Exactly the lines from the one with "RGB2: KY-016 -> SMD5050" through the end of the records below are needed, minus any pictures.

### Task data
────

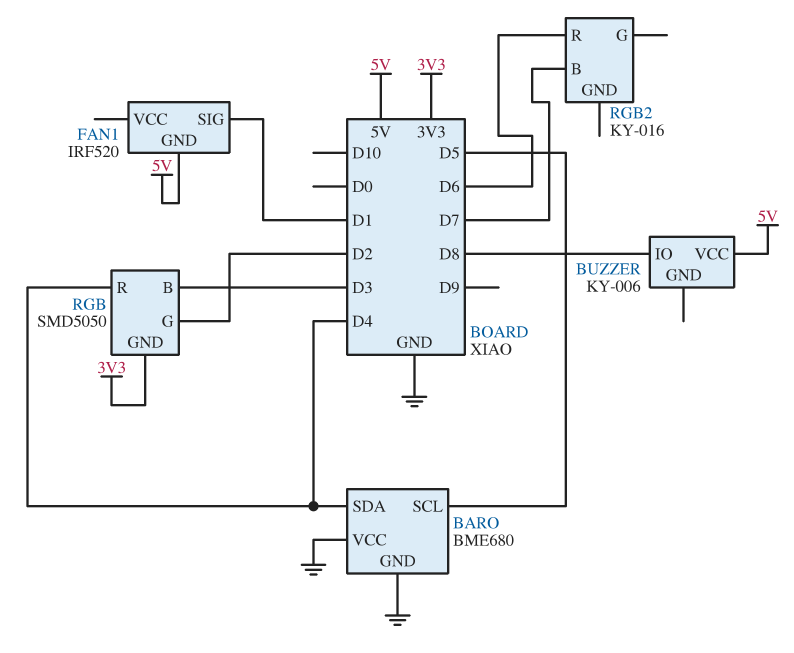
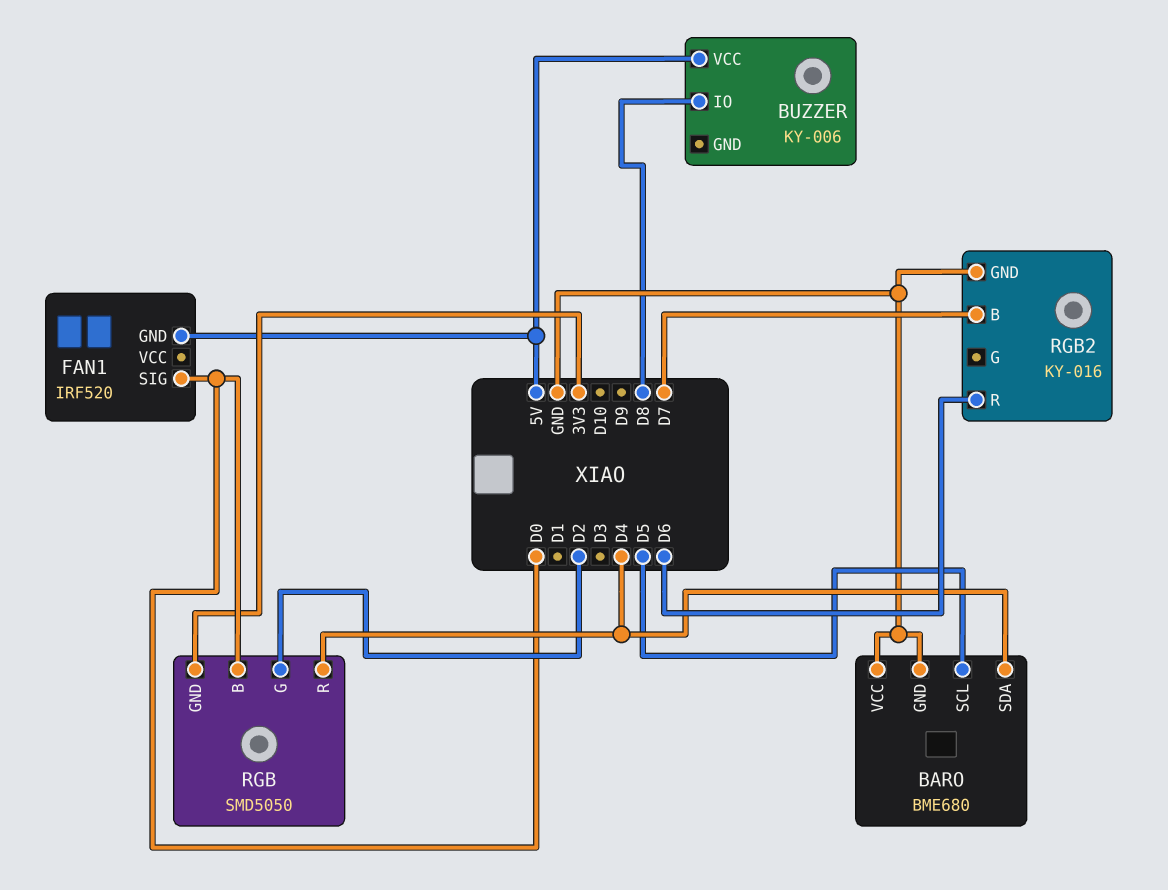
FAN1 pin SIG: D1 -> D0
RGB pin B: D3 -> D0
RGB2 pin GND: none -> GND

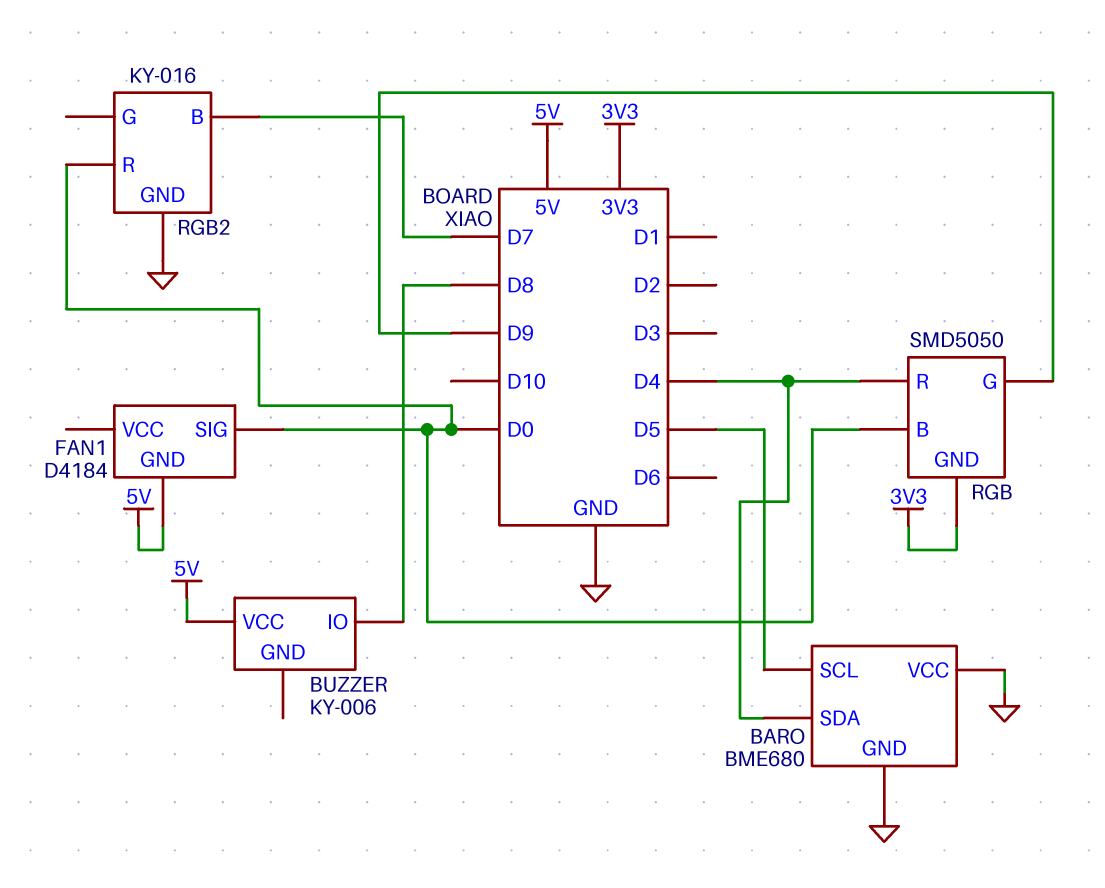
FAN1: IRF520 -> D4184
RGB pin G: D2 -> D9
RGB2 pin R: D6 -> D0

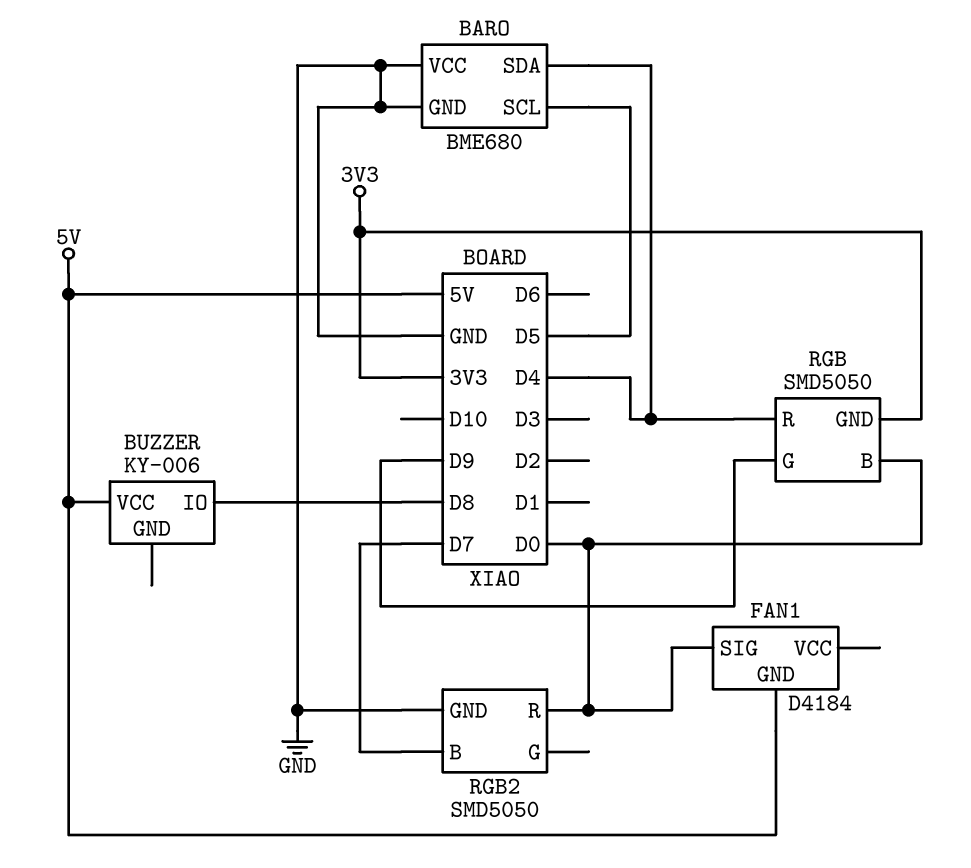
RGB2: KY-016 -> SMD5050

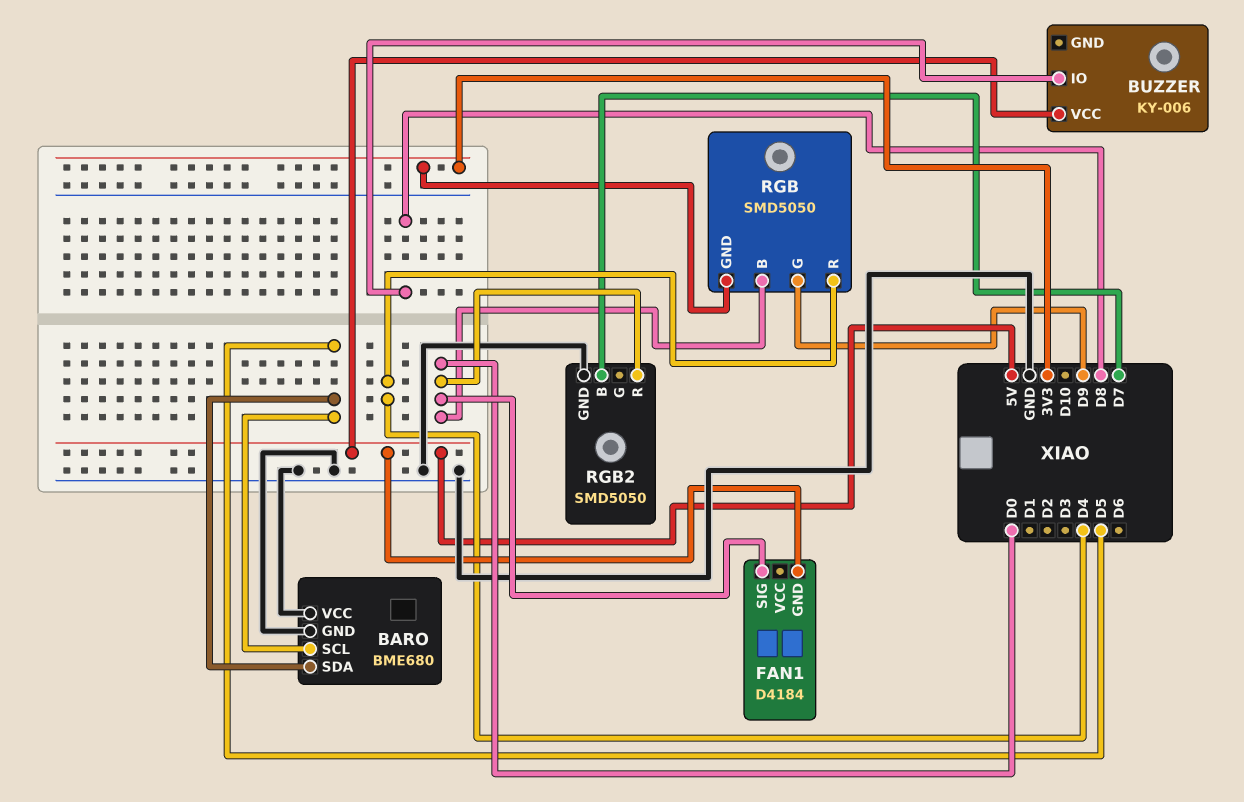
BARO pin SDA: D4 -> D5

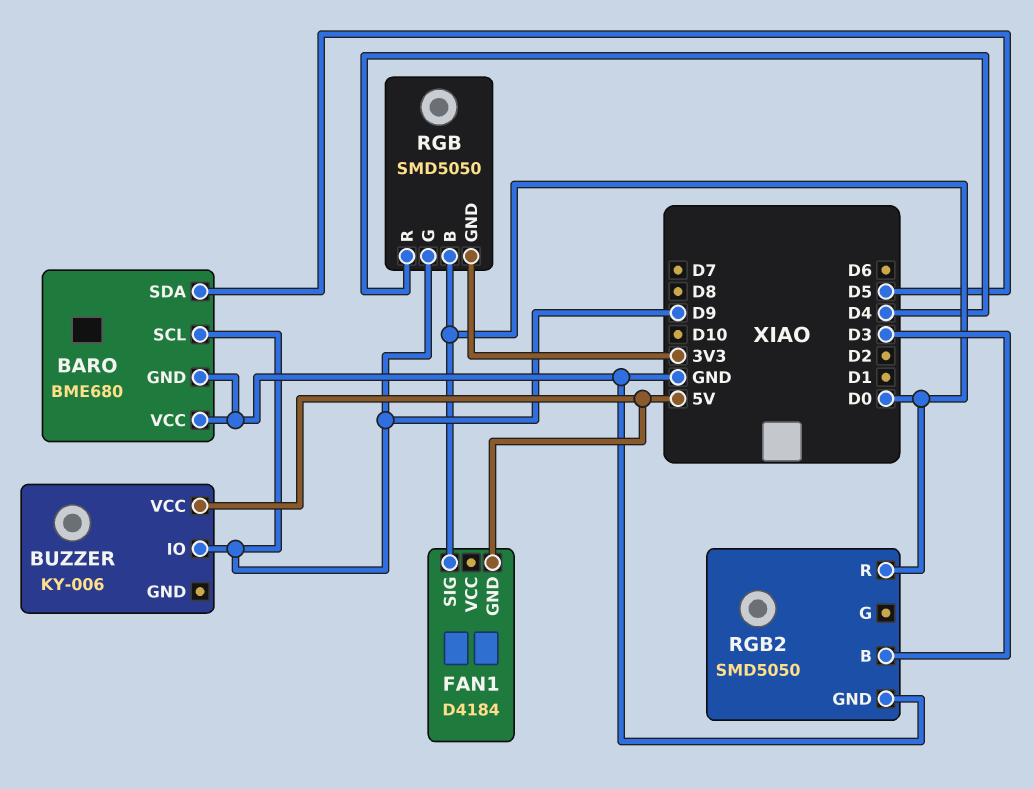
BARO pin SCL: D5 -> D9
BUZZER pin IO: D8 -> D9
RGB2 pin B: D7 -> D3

────

### Worked solution
RGB2: KY-016 -> SMD5050

BARO pin SDA: D4 -> D5

BARO pin SCL: D5 -> D9
BUZZER pin IO: D8 -> D9
RGB2 pin B: D7 -> D3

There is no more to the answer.